* **Task instructions**:
Count the lines in the entries below that contain the string "volta". What is the number? Reply with the number alone.

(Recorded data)
_ _ _ _ _ _ _

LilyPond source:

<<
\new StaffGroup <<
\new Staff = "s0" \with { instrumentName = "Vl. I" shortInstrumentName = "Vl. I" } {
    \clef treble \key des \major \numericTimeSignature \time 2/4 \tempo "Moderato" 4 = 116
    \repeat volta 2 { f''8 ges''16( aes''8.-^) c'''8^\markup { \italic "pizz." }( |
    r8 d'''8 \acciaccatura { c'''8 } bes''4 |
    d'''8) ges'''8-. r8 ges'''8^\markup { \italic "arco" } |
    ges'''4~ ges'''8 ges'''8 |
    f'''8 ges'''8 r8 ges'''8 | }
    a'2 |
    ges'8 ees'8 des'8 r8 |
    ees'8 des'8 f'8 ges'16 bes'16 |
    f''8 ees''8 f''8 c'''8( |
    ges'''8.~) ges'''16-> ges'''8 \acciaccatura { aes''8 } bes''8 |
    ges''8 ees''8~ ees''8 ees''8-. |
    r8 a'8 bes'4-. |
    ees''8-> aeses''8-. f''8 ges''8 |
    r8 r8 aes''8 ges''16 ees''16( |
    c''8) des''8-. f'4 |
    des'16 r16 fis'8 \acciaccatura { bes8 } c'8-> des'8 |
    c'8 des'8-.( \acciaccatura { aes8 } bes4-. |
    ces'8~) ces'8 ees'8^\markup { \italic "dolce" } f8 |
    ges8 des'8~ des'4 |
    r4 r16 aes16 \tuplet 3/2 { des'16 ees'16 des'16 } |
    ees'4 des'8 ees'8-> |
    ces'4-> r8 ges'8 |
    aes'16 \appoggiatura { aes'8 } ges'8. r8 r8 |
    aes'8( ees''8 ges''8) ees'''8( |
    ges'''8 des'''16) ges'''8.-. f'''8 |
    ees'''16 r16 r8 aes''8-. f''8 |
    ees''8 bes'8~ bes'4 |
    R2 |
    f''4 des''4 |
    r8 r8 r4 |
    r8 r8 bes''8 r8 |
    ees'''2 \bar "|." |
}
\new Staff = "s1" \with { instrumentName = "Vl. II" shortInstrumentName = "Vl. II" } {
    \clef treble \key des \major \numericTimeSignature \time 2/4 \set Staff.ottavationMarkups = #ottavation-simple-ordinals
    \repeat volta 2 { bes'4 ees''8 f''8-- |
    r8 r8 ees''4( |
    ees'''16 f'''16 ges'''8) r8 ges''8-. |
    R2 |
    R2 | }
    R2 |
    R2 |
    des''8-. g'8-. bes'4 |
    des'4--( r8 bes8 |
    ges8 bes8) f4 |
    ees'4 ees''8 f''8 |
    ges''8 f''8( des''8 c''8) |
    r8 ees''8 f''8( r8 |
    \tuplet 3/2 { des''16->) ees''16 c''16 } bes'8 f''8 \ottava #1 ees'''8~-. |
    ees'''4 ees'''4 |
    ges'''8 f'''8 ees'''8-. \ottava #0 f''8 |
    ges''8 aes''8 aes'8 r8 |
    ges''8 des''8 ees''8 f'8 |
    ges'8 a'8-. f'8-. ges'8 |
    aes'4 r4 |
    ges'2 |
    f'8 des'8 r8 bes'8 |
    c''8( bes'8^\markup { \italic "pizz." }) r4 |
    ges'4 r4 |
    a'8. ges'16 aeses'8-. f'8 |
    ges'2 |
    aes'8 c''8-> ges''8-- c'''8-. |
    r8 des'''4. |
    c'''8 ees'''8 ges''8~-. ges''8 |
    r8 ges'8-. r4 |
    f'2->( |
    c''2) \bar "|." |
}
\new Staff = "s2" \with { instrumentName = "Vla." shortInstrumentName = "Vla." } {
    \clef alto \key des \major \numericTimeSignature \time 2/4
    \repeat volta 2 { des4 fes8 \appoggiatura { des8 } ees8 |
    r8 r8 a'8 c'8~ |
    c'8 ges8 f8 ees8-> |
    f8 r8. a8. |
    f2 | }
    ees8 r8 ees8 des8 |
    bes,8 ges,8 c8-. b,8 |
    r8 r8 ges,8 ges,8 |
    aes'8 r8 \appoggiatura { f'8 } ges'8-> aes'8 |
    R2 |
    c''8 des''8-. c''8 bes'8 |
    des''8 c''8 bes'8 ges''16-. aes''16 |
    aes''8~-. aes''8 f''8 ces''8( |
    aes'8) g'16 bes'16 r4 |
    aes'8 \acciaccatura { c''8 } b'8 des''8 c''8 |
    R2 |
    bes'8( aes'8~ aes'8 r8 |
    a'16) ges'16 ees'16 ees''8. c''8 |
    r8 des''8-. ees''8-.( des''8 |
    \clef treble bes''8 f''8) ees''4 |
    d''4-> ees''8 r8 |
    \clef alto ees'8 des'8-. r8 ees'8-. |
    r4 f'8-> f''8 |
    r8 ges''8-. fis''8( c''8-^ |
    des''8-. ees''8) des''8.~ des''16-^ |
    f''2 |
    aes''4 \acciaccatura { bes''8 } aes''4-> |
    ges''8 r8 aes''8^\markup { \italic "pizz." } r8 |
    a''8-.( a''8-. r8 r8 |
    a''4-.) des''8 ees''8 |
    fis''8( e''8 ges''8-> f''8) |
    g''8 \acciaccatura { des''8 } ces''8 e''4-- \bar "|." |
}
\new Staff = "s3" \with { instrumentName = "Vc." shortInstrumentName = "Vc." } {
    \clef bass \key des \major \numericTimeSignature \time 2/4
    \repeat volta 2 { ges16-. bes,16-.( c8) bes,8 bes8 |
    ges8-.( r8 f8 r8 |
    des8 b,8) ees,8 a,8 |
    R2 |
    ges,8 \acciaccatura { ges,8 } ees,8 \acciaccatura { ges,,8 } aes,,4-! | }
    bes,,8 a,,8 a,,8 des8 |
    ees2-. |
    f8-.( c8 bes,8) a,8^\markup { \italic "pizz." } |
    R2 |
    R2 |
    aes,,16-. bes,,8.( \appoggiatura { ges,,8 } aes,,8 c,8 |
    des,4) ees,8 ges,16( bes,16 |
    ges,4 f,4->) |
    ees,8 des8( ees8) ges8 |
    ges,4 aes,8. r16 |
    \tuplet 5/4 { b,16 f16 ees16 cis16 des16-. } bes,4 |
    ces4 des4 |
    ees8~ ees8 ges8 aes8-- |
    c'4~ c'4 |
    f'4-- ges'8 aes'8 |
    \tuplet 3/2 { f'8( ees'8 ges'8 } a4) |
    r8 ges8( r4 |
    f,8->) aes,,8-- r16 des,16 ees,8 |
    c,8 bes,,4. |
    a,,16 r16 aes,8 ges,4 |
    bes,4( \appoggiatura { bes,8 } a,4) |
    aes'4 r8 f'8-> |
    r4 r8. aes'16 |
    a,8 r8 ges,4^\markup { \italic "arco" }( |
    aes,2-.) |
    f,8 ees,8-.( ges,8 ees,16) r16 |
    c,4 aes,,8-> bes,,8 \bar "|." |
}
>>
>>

_ _ _ _ _ _ _

* **The completed task**:
4